Repeat the records verbatim and leave the pictures out of your copy.

Source data:
◆ ◆ ◆ ◆ ◆

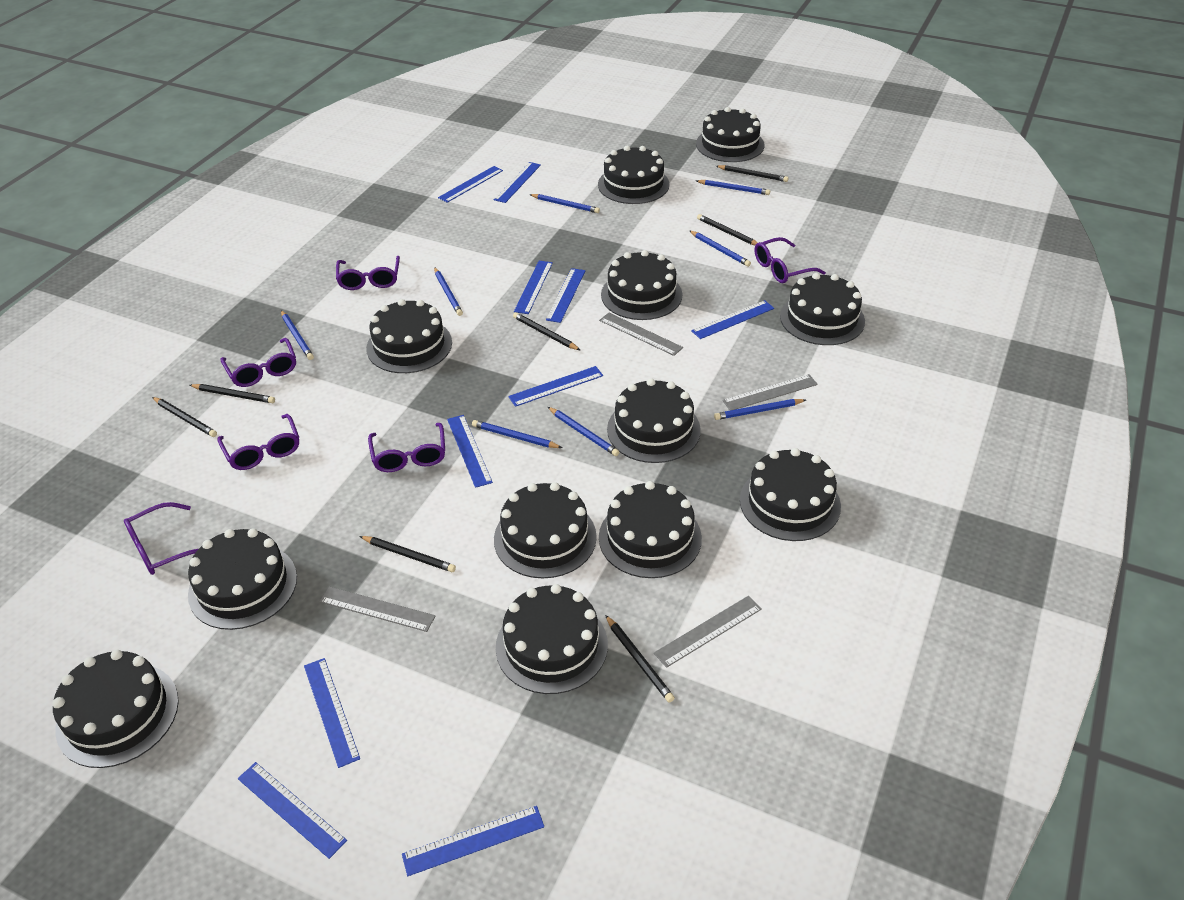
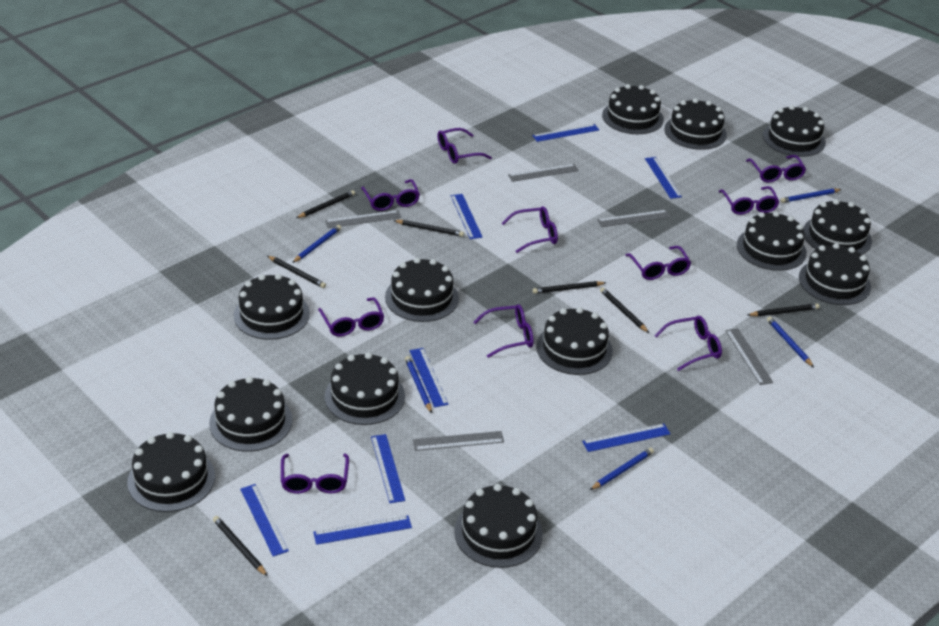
black cake: 12 -> 13
blue pencil: 8 -> 5
blue ruler: 10 -> 8
grey ruler: 4 -> 5
purple glasses: 6 -> 10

◆ ◆ ◆ ◆ ◆

Exercise result:
black cake: 12 -> 13
blue pencil: 8 -> 5
blue ruler: 10 -> 8
grey ruler: 4 -> 5
purple glasses: 6 -> 10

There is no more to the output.